--- Stated exercise ---
Copy the records below word for word, leaving out the pictures.

(Some records)
..........
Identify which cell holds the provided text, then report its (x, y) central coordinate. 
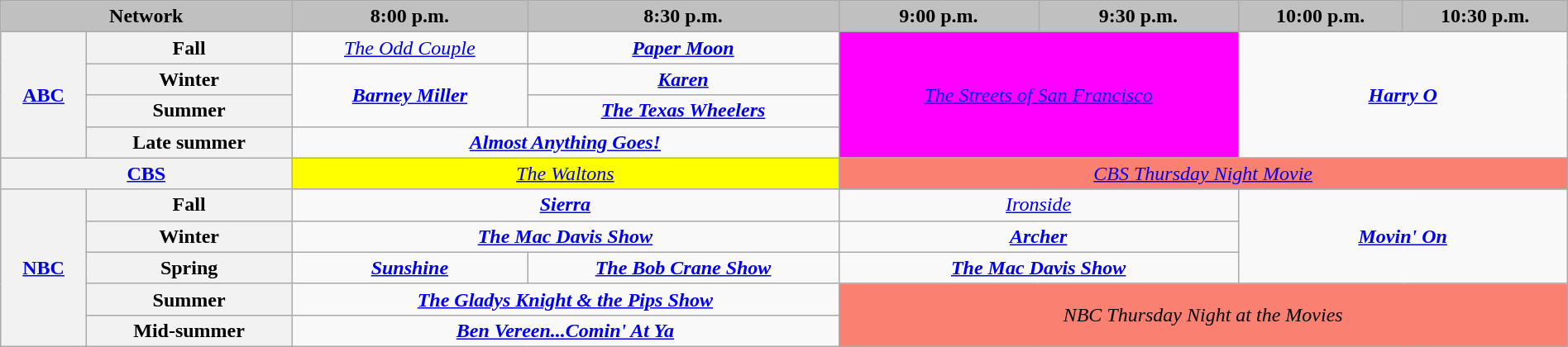
Karen (683, 79)
Harry O (1403, 95)
9:30 p.m. (1139, 17)
Archer (1039, 237)
The Odd Couple (410, 48)
Movin' On (1403, 237)
Sunshine (410, 268)
8:00 p.m. (410, 17)
10:00 p.m. (1320, 17)
Sierra (566, 205)
8:30 p.m. (683, 17)
NBC Thursday Night at the Movies (1202, 315)
CBS (146, 174)
The Texas Wheelers (683, 111)
The Waltons (566, 174)
Mid-summer (189, 331)
Paper Moon (683, 48)
Ben Vereen...Comin' At Ya (566, 331)
The Bob Crane Show (683, 268)
Spring (189, 268)
Late summer (189, 142)
The Streets of San Francisco (1039, 95)
Barney Miller (410, 95)
Network (146, 17)
Almost Anything Goes! (566, 142)
10:30 p.m. (1485, 17)
9:00 p.m. (939, 17)
CBS Thursday Night Movie (1202, 174)
The Gladys Knight & the Pips Show (566, 299)
Ironside (1039, 205)
ABC (44, 95)
NBC (44, 268)
Locate the cell with the specified text and output its [x, y] center coordinate. 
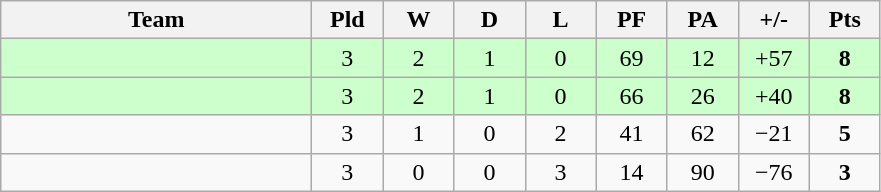
12 [702, 58]
41 [632, 134]
W [418, 20]
D [490, 20]
26 [702, 96]
−21 [774, 134]
PA [702, 20]
69 [632, 58]
5 [844, 134]
Team [156, 20]
−76 [774, 172]
90 [702, 172]
PF [632, 20]
L [560, 20]
66 [632, 96]
+40 [774, 96]
62 [702, 134]
+/- [774, 20]
Pld [348, 20]
+57 [774, 58]
14 [632, 172]
Pts [844, 20]
Find where the given text appears and provide that cell's center as [x, y] coordinate. 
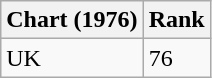
76 [176, 58]
Rank [176, 20]
Chart (1976) [72, 20]
UK [72, 58]
Pinpoint the cell where the given text exists, returning its (X, Y) midpoint coordinate. 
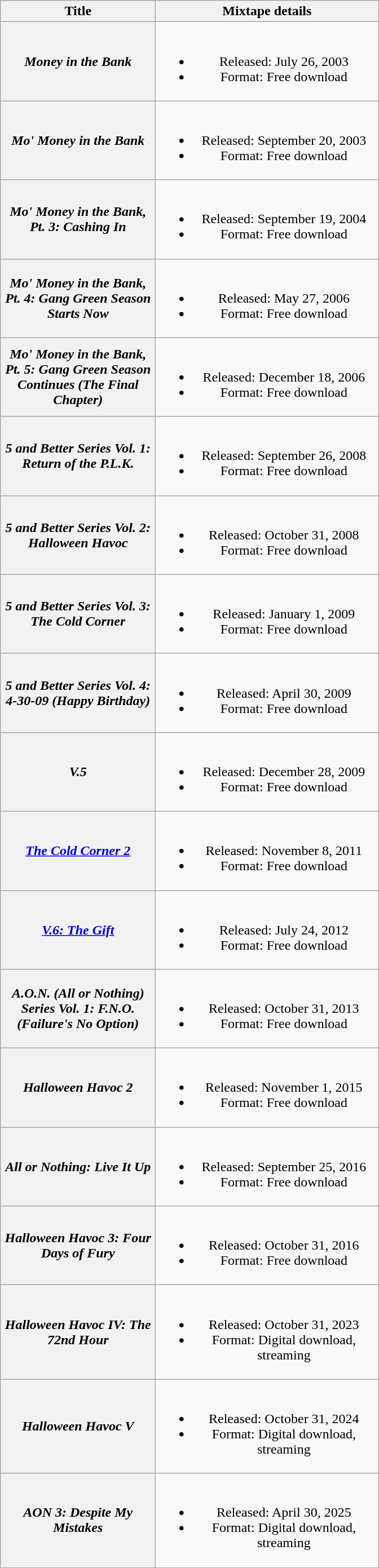
Released: September 26, 2008Format: Free download (267, 456)
Mixtape details (267, 11)
Released: July 24, 2012Format: Free download (267, 931)
Money in the Bank (78, 61)
AON 3: Despite My Mistakes (78, 1522)
5 and Better Series Vol. 2: Halloween Havoc (78, 535)
5 and Better Series Vol. 1: Return of the P.L.K. (78, 456)
Released: November 8, 2011Format: Free download (267, 851)
Released: November 1, 2015Format: Free download (267, 1088)
Released: September 19, 2004Format: Free download (267, 219)
Released: September 20, 2003Format: Free download (267, 140)
Mo' Money in the Bank (78, 140)
Released: May 27, 2006Format: Free download (267, 298)
Released: September 25, 2016Format: Free download (267, 1167)
Title (78, 11)
Released: January 1, 2009Format: Free download (267, 614)
Released: October 31, 2008Format: Free download (267, 535)
Released: April 30, 2025Format: Digital download, streaming (267, 1522)
Mo' Money in the Bank, Pt. 4: Gang Green Season Starts Now (78, 298)
Released: October 31, 2024Format: Digital download, streaming (267, 1427)
Released: April 30, 2009Format: Free download (267, 693)
5 and Better Series Vol. 4: 4-30-09 (Happy Birthday) (78, 693)
Halloween Havoc V (78, 1427)
Released: October 31, 2016Format: Free download (267, 1246)
Halloween Havoc 2 (78, 1088)
Released: October 31, 2013Format: Free download (267, 1010)
Mo' Money in the Bank, Pt. 5: Gang Green Season Continues (The Final Chapter) (78, 377)
Mo' Money in the Bank, Pt. 3: Cashing In (78, 219)
A.O.N. (All or Nothing) Series Vol. 1: F.N.O. (Failure's No Option) (78, 1010)
All or Nothing: Live It Up (78, 1167)
Halloween Havoc 3: Four Days of Fury (78, 1246)
The Cold Corner 2 (78, 851)
Released: October 31, 2023Format: Digital download, streaming (267, 1333)
Released: July 26, 2003Format: Free download (267, 61)
Released: December 28, 2009Format: Free download (267, 772)
5 and Better Series Vol. 3: The Cold Corner (78, 614)
Halloween Havoc IV: The 72nd Hour (78, 1333)
V.5 (78, 772)
Released: December 18, 2006Format: Free download (267, 377)
V.6: The Gift (78, 931)
From the cell containing the given text, extract its center point as (X, Y) coordinate. 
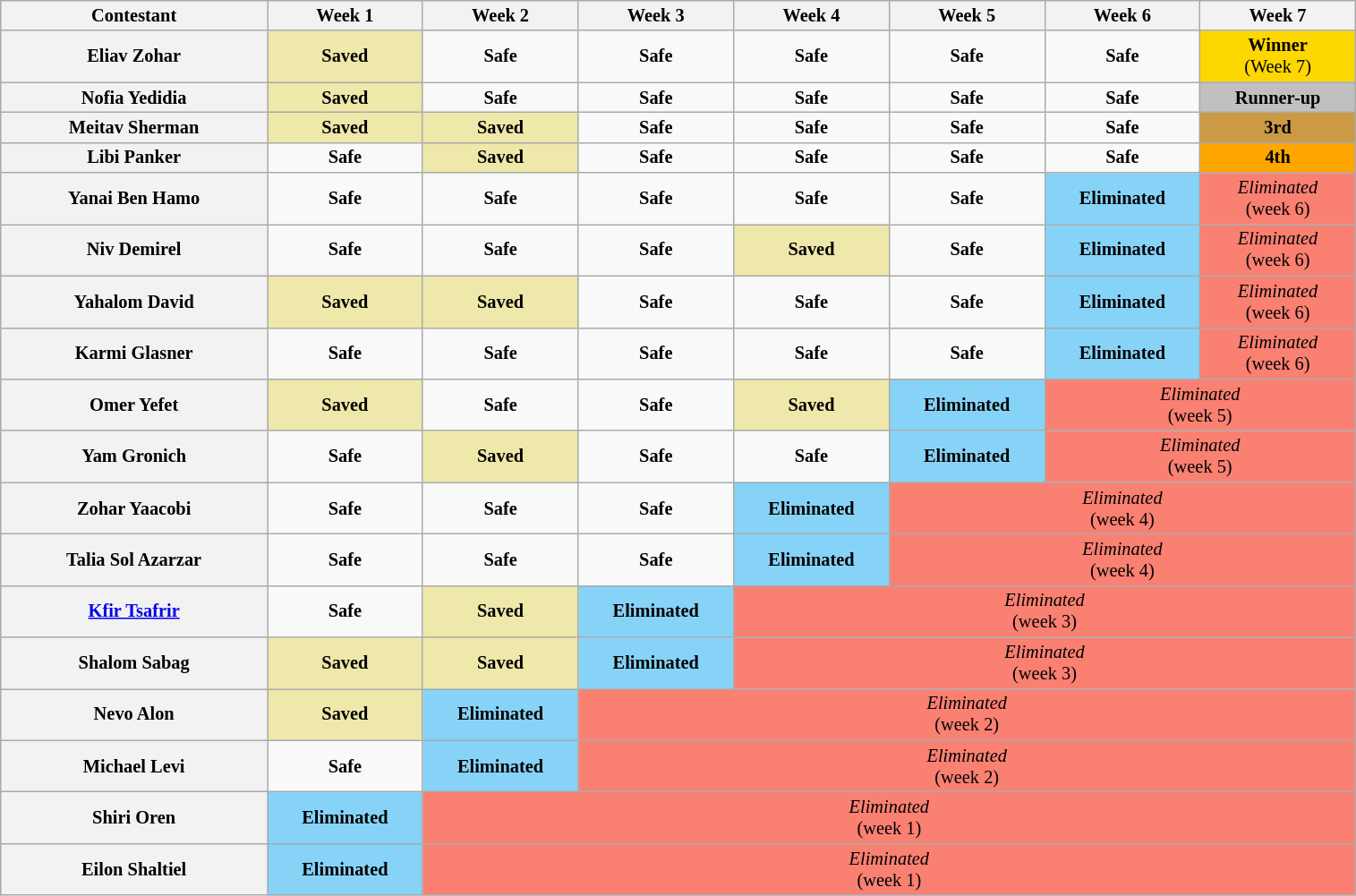
Week 4 (812, 15)
Eilon Shaltiel (134, 869)
Libi Panker (134, 158)
Shalom Sabag (134, 663)
Nofia Yedidia (134, 98)
Winner(Week 7) (1278, 56)
Yahalom David (134, 302)
3rd (1278, 127)
Nevo Alon (134, 714)
4th (1278, 158)
Eliav Zohar (134, 56)
Week 2 (500, 15)
Niv Demirel (134, 250)
Yanai Ben Hamo (134, 199)
Kfir Tsafrir (134, 611)
Talia Sol Azarzar (134, 559)
Runner-up (1278, 98)
Week 3 (656, 15)
Contestant (134, 15)
Week 7 (1278, 15)
Week 1 (345, 15)
Omer Yefet (134, 405)
Michael Levi (134, 766)
Week 5 (967, 15)
Karmi Glasner (134, 354)
Meitav Sherman (134, 127)
Week 6 (1122, 15)
Yam Gronich (134, 456)
Zohar Yaacobi (134, 508)
Shiri Oren (134, 817)
Determine the (X, Y) coordinate at the center of the cell enclosing the given text.  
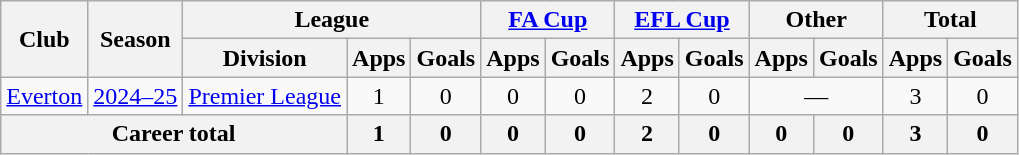
FA Cup (548, 20)
Season (136, 39)
2024–25 (136, 96)
Premier League (265, 96)
Everton (44, 96)
Division (265, 58)
Career total (174, 134)
League (332, 20)
EFL Cup (682, 20)
Total (950, 20)
Other (816, 20)
— (816, 96)
Club (44, 39)
Capture the cell that displays the provided text and extract its (x, y) central coordinate. 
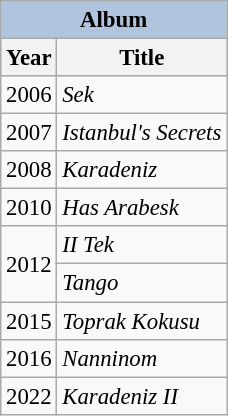
Tango (142, 283)
II Tek (142, 245)
Album (114, 20)
2015 (29, 321)
2008 (29, 170)
Nanninom (142, 358)
Karadeniz (142, 170)
2016 (29, 358)
2012 (29, 264)
Toprak Kokusu (142, 321)
Istanbul's Secrets (142, 133)
Karadeniz II (142, 396)
2010 (29, 208)
Has Arabesk (142, 208)
Title (142, 58)
2007 (29, 133)
Year (29, 58)
2022 (29, 396)
Sek (142, 95)
2006 (29, 95)
Identify which cell holds the provided text, then report its [X, Y] central coordinate. 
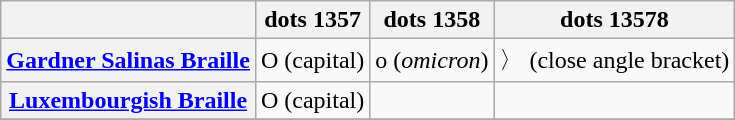
dots 1358 [432, 20]
dots 13578 [614, 20]
Luxembourgish Braille [128, 100]
〉 (close angle bracket) [614, 60]
dots 1357 [312, 20]
Gardner Salinas Braille [128, 60]
ο (omicron) [432, 60]
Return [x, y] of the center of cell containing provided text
..........
--- Result for this exercise ---
Identify which cell holds the provided text, then report its (x, y) central coordinate. 
Karen (683, 79)
Harry O (1403, 95)
9:30 p.m. (1139, 17)
Archer (1039, 237)
The Odd Couple (410, 48)
Movin' On (1403, 237)
Sunshine (410, 268)
8:00 p.m. (410, 17)
10:00 p.m. (1320, 17)
Sierra (566, 205)
8:30 p.m. (683, 17)
NBC Thursday Night at the Movies (1202, 315)
CBS (146, 174)
The Texas Wheelers (683, 111)
The Waltons (566, 174)
Mid-summer (189, 331)
Paper Moon (683, 48)
Ben Vereen...Comin' At Ya (566, 331)
The Bob Crane Show (683, 268)
Spring (189, 268)
Late summer (189, 142)
The Streets of San Francisco (1039, 95)
Barney Miller (410, 95)
Network (146, 17)
Almost Anything Goes! (566, 142)
10:30 p.m. (1485, 17)
9:00 p.m. (939, 17)
CBS Thursday Night Movie (1202, 174)
The Gladys Knight & the Pips Show (566, 299)
Ironside (1039, 205)
ABC (44, 95)
NBC (44, 268)
Locate the cell with the specified text and output its [x, y] center coordinate. 
12 [702, 58]
41 [632, 134]
W [418, 20]
D [490, 20]
26 [702, 96]
−21 [774, 134]
PA [702, 20]
69 [632, 58]
5 [844, 134]
Team [156, 20]
−76 [774, 172]
90 [702, 172]
PF [632, 20]
L [560, 20]
66 [632, 96]
+40 [774, 96]
62 [702, 134]
+/- [774, 20]
Pld [348, 20]
+57 [774, 58]
14 [632, 172]
Pts [844, 20]
Find where the given text appears and provide that cell's center as [x, y] coordinate. 
76 [176, 58]
Rank [176, 20]
Chart (1976) [72, 20]
UK [72, 58]
Pinpoint the cell where the given text exists, returning its (X, Y) midpoint coordinate. 
Released: September 26, 2008Format: Free download (267, 456)
Mixtape details (267, 11)
Released: July 24, 2012Format: Free download (267, 931)
Money in the Bank (78, 61)
AON 3: Despite My Mistakes (78, 1522)
5 and Better Series Vol. 2: Halloween Havoc (78, 535)
5 and Better Series Vol. 1: Return of the P.L.K. (78, 456)
Released: November 8, 2011Format: Free download (267, 851)
Released: November 1, 2015Format: Free download (267, 1088)
Released: September 19, 2004Format: Free download (267, 219)
Released: September 20, 2003Format: Free download (267, 140)
Mo' Money in the Bank (78, 140)
Released: May 27, 2006Format: Free download (267, 298)
Released: September 25, 2016Format: Free download (267, 1167)
Title (78, 11)
Released: January 1, 2009Format: Free download (267, 614)
Released: October 31, 2008Format: Free download (267, 535)
Released: April 30, 2025Format: Digital download, streaming (267, 1522)
Mo' Money in the Bank, Pt. 4: Gang Green Season Starts Now (78, 298)
Released: October 31, 2024Format: Digital download, streaming (267, 1427)
Released: April 30, 2009Format: Free download (267, 693)
5 and Better Series Vol. 4: 4-30-09 (Happy Birthday) (78, 693)
Halloween Havoc V (78, 1427)
Released: October 31, 2016Format: Free download (267, 1246)
Halloween Havoc 2 (78, 1088)
Released: October 31, 2013Format: Free download (267, 1010)
Mo' Money in the Bank, Pt. 5: Gang Green Season Continues (The Final Chapter) (78, 377)
Mo' Money in the Bank, Pt. 3: Cashing In (78, 219)
A.O.N. (All or Nothing) Series Vol. 1: F.N.O. (Failure's No Option) (78, 1010)
All or Nothing: Live It Up (78, 1167)
Halloween Havoc 3: Four Days of Fury (78, 1246)
The Cold Corner 2 (78, 851)
Released: October 31, 2023Format: Digital download, streaming (267, 1333)
Released: July 26, 2003Format: Free download (267, 61)
Released: December 28, 2009Format: Free download (267, 772)
5 and Better Series Vol. 3: The Cold Corner (78, 614)
Halloween Havoc IV: The 72nd Hour (78, 1333)
V.5 (78, 772)
Released: December 18, 2006Format: Free download (267, 377)
V.6: The Gift (78, 931)
From the cell containing the given text, extract its center point as (X, Y) coordinate. 
Week 4 (812, 15)
Eilon Shaltiel (134, 869)
Libi Panker (134, 158)
Shalom Sabag (134, 663)
Nofia Yedidia (134, 98)
Winner(Week 7) (1278, 56)
Yahalom David (134, 302)
3rd (1278, 127)
Nevo Alon (134, 714)
4th (1278, 158)
Eliav Zohar (134, 56)
Week 2 (500, 15)
Niv Demirel (134, 250)
Yanai Ben Hamo (134, 199)
Kfir Tsafrir (134, 611)
Talia Sol Azarzar (134, 559)
Runner-up (1278, 98)
Week 3 (656, 15)
Contestant (134, 15)
Week 7 (1278, 15)
Week 1 (345, 15)
Omer Yefet (134, 405)
Michael Levi (134, 766)
Week 5 (967, 15)
Karmi Glasner (134, 354)
Meitav Sherman (134, 127)
Week 6 (1122, 15)
Yam Gronich (134, 456)
Zohar Yaacobi (134, 508)
Shiri Oren (134, 817)
Determine the (X, Y) coordinate at the center of the cell enclosing the given text.  
FA Cup (548, 20)
Season (136, 39)
2024–25 (136, 96)
Premier League (265, 96)
Everton (44, 96)
Division (265, 58)
Career total (174, 134)
League (332, 20)
EFL Cup (682, 20)
Total (950, 20)
Other (816, 20)
— (816, 96)
Club (44, 39)
Capture the cell that displays the provided text and extract its (x, y) central coordinate. 
Tango (142, 283)
II Tek (142, 245)
Album (114, 20)
2015 (29, 321)
2008 (29, 170)
Nanninom (142, 358)
Karadeniz (142, 170)
2016 (29, 358)
2012 (29, 264)
Toprak Kokusu (142, 321)
Istanbul's Secrets (142, 133)
Karadeniz II (142, 396)
2010 (29, 208)
Has Arabesk (142, 208)
Title (142, 58)
2007 (29, 133)
Year (29, 58)
2022 (29, 396)
Sek (142, 95)
2006 (29, 95)
Identify which cell holds the provided text, then report its [X, Y] central coordinate. 
dots 1358 [432, 20]
dots 13578 [614, 20]
Luxembourgish Braille [128, 100]
〉 (close angle bracket) [614, 60]
dots 1357 [312, 20]
Gardner Salinas Braille [128, 60]
ο (omicron) [432, 60]
Return [x, y] of the center of cell containing provided text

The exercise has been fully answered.